━━━ DATASET RECORDS ━━━

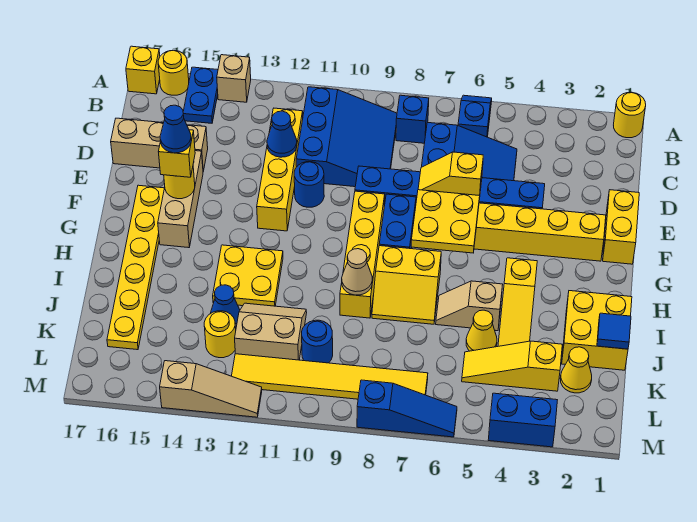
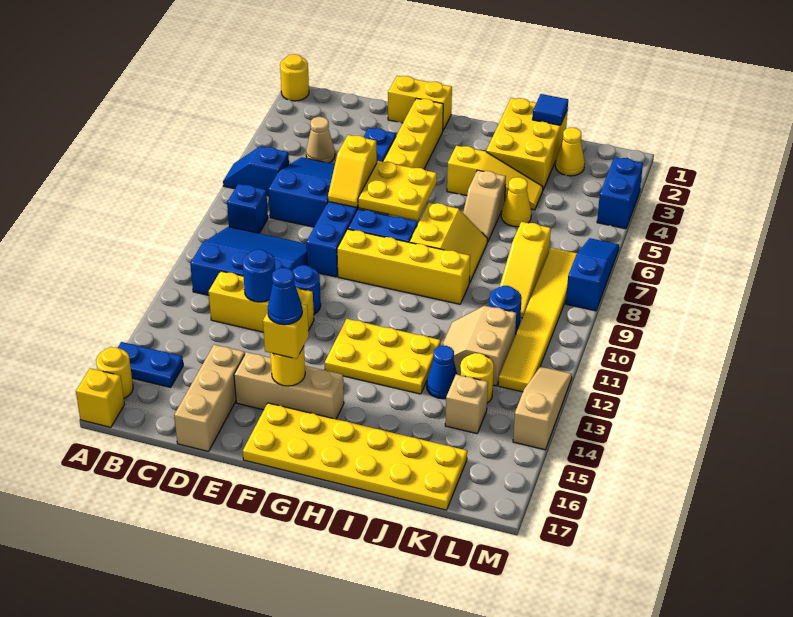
tan 1x1 brick [217,55,251,102] -> tan 1x1 brick moved to [445,374,488,434]
yellow 1x4 brick [257,108,303,231] -> yellow 1x3 brick [209,271,314,332]
blue 1x1 cone [267,111,297,157] -> blue 1x1 round brick [242,249,275,302]
yellow 1x6 plate [107,185,164,350] -> yellow 2x6 plate [243,403,467,510]
yellow 2x2 plate [213,245,283,306] -> yellow 2x3 plate [325,319,441,394]
yellow 2x2 brick [562,291,632,370] -> yellow 2x3 brick [486,98,568,190]
tan 1x1 cone [342,249,372,295] -> tan 1x1 cone moved to [306,117,335,163]
yellow 1x3 slope [462,341,562,391] -> yellow 1x3 slope moved to [500,222,551,318]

━━━

Using the records above, state how many lines contain "brick"; a single number is the whole answer.

▸ **PROBLEM SOLUTION**
4